What you will do: Lines before the one containing "replaced: brown cup" are left out; output the rest of the data exactly, through the final line.

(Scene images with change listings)
########
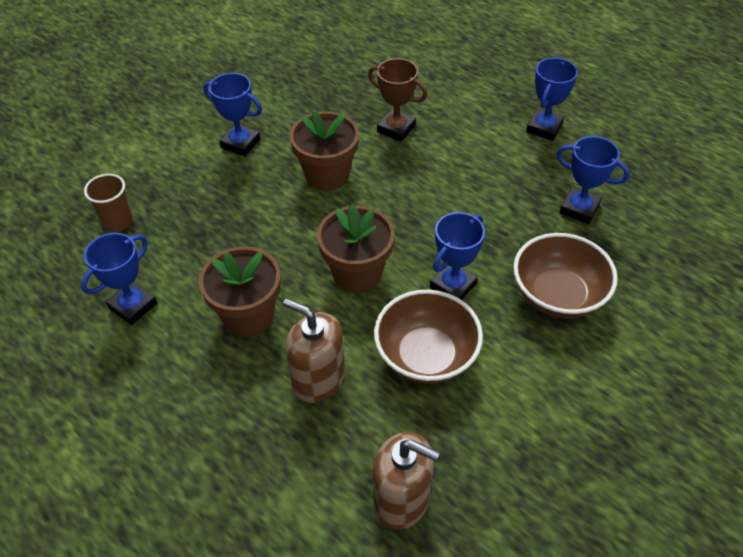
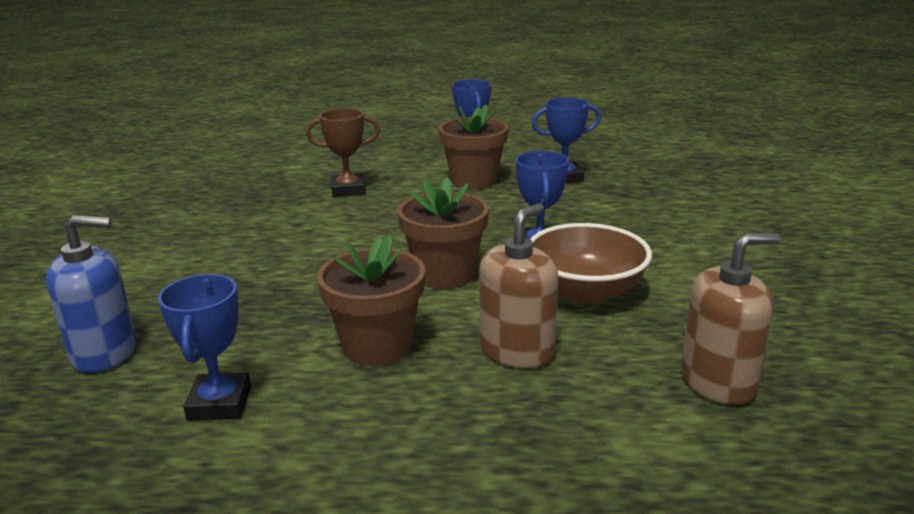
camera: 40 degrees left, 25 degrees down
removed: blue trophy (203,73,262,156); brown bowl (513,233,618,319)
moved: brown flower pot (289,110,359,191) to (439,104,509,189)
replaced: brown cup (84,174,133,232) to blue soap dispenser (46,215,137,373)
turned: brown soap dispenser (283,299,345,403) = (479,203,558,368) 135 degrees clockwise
########
Exercise response:
replaced: brown cup (84,174,133,232) to blue soap dispenser (46,215,137,373)
turned: brown soap dispenser (283,299,345,403) = (479,203,558,368) 135 degrees clockwise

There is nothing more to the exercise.